(Spatial grounding data)
# # # # #

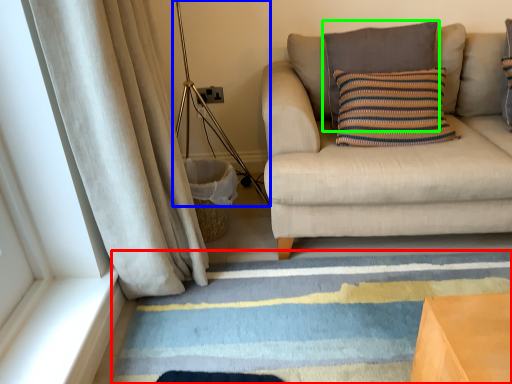
Question: Considering the real-world distances, which object is closest to doormat (highlighted by a red box)? lamp (highlighted by a blue box) or pillow (highlighted by a green box).

Choices:
 (A) lamp
 (B) pillow

Answer: (A)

# # # # #

### Your task
Reproduce the text of the items above word for word, leaving out the pictures.

### Exercise solution
Question: Considering the real-world distances, which object is closest to doormat (highlighted by a red box)? lamp (highlighted by a blue box) or pillow (highlighted by a green box).

Choices:
 (A) lamp
 (B) pillow

Answer: (A)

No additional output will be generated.